Action item
A verbatim reproduction of the lines below, from the line containing "The camera went 80" through the line containing "The camera went 110 degrees right", both ends included, is the whole required output.

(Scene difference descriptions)
* * * *

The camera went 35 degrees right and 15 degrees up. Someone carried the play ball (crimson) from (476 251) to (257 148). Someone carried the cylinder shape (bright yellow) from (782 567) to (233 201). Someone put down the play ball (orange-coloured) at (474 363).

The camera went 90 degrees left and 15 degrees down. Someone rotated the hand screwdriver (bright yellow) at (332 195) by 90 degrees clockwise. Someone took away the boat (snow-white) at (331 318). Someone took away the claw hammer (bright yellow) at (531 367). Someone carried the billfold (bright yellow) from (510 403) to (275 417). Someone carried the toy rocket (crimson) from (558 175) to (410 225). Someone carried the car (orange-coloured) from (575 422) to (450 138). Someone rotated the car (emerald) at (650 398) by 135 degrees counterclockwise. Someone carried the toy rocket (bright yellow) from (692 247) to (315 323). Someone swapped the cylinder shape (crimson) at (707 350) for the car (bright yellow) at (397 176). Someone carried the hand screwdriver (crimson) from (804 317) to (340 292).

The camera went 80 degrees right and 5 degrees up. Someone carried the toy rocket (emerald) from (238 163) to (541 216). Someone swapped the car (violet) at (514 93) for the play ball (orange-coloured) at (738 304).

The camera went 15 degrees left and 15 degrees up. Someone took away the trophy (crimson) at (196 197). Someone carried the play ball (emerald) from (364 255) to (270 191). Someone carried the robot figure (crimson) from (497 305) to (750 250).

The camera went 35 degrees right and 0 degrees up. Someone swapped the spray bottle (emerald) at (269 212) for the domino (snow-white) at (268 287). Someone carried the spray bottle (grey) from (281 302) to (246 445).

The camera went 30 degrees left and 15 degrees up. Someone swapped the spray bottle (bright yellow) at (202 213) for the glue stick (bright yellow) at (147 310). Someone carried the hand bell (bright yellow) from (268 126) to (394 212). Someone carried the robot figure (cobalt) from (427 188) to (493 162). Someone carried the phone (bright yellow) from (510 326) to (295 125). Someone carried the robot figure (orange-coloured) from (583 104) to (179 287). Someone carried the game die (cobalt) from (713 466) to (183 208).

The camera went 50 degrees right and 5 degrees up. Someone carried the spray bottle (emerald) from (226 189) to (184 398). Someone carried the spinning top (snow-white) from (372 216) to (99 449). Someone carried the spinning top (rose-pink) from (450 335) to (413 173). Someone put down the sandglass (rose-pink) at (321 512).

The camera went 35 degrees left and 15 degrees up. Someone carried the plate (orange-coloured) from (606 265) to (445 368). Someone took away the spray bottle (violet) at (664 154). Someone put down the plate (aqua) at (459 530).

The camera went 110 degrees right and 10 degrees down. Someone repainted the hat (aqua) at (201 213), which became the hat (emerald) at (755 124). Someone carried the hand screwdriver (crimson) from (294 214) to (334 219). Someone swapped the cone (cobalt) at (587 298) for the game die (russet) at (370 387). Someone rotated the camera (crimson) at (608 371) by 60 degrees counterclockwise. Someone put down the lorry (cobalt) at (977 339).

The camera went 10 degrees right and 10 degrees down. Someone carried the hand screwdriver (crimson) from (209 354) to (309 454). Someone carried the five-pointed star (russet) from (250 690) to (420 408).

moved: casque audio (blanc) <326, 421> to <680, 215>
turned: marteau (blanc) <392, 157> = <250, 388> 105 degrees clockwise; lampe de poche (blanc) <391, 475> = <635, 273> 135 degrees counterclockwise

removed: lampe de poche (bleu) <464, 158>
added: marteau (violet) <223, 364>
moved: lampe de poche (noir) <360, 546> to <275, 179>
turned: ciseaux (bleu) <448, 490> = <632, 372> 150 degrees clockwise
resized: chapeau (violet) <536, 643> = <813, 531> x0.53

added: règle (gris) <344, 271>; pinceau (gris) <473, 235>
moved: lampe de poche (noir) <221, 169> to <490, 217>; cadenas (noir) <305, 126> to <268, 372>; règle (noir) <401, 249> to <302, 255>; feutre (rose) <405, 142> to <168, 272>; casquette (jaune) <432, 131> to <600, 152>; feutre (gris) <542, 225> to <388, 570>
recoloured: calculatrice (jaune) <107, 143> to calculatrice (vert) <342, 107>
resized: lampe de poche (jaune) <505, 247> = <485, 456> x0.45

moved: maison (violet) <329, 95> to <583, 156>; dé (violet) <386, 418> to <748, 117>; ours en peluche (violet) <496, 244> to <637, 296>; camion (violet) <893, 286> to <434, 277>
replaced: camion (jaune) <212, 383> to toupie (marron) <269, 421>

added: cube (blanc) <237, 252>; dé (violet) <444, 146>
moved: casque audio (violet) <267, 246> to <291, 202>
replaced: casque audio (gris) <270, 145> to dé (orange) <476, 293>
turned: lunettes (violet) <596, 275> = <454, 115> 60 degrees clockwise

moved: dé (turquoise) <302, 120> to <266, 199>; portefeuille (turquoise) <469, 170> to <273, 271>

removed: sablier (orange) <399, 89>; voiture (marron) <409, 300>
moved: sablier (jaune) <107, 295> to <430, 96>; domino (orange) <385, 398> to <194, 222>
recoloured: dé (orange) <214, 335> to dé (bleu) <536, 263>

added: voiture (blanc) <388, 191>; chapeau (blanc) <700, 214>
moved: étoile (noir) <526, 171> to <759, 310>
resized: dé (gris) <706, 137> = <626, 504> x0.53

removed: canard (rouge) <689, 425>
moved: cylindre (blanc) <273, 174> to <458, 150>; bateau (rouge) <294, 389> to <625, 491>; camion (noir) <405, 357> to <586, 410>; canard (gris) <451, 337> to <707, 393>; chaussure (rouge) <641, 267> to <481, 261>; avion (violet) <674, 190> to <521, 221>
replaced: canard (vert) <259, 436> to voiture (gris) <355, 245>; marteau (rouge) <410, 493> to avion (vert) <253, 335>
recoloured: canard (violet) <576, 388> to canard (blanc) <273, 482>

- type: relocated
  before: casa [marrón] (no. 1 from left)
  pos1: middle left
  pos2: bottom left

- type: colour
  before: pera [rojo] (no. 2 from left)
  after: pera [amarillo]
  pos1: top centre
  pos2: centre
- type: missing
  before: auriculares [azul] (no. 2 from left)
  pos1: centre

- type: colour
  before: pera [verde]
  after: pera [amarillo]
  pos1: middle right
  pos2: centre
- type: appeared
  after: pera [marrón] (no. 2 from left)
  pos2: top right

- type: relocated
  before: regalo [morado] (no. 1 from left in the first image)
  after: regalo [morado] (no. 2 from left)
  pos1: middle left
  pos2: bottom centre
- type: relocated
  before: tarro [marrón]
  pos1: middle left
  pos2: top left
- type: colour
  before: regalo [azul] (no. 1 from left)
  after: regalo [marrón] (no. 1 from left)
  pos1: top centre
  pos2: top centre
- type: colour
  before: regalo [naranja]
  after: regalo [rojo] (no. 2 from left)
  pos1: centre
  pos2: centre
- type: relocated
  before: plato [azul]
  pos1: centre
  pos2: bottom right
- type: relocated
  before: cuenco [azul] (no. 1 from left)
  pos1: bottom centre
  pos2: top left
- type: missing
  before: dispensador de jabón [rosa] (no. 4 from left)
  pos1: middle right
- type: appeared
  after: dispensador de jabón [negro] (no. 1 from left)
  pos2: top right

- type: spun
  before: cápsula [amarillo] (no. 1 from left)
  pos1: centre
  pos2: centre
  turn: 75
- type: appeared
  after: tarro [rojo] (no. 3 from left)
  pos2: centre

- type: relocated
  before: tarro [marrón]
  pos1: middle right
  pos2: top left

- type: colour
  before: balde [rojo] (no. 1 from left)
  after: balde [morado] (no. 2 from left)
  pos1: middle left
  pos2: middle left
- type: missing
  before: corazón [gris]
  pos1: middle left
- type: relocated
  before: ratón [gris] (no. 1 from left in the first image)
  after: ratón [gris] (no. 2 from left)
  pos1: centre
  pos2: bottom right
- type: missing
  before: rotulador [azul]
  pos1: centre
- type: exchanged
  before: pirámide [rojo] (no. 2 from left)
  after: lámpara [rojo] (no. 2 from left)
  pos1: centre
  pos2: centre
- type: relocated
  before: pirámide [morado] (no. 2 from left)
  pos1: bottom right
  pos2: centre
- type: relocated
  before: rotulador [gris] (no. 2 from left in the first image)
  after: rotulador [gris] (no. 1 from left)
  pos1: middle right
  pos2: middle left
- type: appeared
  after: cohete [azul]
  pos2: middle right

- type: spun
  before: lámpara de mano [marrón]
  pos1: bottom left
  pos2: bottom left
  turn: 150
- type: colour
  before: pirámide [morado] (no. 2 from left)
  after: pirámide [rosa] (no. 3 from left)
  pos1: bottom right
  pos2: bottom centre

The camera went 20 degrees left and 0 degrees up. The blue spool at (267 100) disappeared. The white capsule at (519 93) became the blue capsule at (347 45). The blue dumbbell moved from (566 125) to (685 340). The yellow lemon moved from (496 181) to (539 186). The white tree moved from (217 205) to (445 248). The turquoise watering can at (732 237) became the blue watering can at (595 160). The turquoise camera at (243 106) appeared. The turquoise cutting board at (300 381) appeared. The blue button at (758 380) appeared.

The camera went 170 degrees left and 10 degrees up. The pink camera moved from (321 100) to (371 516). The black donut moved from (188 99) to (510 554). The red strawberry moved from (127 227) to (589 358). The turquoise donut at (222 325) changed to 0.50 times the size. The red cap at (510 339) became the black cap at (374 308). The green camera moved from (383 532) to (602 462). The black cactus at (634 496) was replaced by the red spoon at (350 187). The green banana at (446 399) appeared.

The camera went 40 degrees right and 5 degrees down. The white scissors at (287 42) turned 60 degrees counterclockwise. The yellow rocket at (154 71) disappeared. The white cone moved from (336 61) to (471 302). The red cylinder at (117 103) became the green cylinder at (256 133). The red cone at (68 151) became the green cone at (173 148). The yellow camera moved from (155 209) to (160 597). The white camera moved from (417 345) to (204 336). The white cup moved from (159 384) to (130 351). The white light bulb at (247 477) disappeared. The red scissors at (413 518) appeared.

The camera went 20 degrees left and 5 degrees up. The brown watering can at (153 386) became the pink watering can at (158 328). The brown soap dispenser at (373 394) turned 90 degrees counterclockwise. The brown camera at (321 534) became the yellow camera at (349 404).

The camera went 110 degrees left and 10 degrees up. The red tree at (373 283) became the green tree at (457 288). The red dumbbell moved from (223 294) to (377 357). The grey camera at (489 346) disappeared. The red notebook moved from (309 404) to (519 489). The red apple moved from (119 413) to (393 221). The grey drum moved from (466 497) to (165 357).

* * * *

Output of the exercise
The camera went 80 degrees right and 5 degrees up. Someone carried the toy rocket (emerald) from (238 163) to (541 216). Someone swapped the car (violet) at (514 93) for the play ball (orange-coloured) at (738 304).

The camera went 15 degrees left and 15 degrees up. Someone took away the trophy (crimson) at (196 197). Someone carried the play ball (emerald) from (364 255) to (270 191). Someone carried the robot figure (crimson) from (497 305) to (750 250).

The camera went 35 degrees right and 0 degrees up. Someone swapped the spray bottle (emerald) at (269 212) for the domino (snow-white) at (268 287). Someone carried the spray bottle (grey) from (281 302) to (246 445).

The camera went 30 degrees left and 15 degrees up. Someone swapped the spray bottle (bright yellow) at (202 213) for the glue stick (bright yellow) at (147 310). Someone carried the hand bell (bright yellow) from (268 126) to (394 212). Someone carried the robot figure (cobalt) from (427 188) to (493 162). Someone carried the phone (bright yellow) from (510 326) to (295 125). Someone carried the robot figure (orange-coloured) from (583 104) to (179 287). Someone carried the game die (cobalt) from (713 466) to (183 208).

The camera went 50 degrees right and 5 degrees up. Someone carried the spray bottle (emerald) from (226 189) to (184 398). Someone carried the spinning top (snow-white) from (372 216) to (99 449). Someone carried the spinning top (rose-pink) from (450 335) to (413 173). Someone put down the sandglass (rose-pink) at (321 512).

The camera went 35 degrees left and 15 degrees up. Someone carried the plate (orange-coloured) from (606 265) to (445 368). Someone took away the spray bottle (violet) at (664 154). Someone put down the plate (aqua) at (459 530).

The camera went 110 degrees right and 10 degrees down. Someone repainted the hat (aqua) at (201 213), which became the hat (emerald) at (755 124). Someone carried the hand screwdriver (crimson) from (294 214) to (334 219). Someone swapped the cone (cobalt) at (587 298) for the game die (russet) at (370 387). Someone rotated the camera (crimson) at (608 371) by 60 degrees counterclockwise. Someone put down the lorry (cobalt) at (977 339).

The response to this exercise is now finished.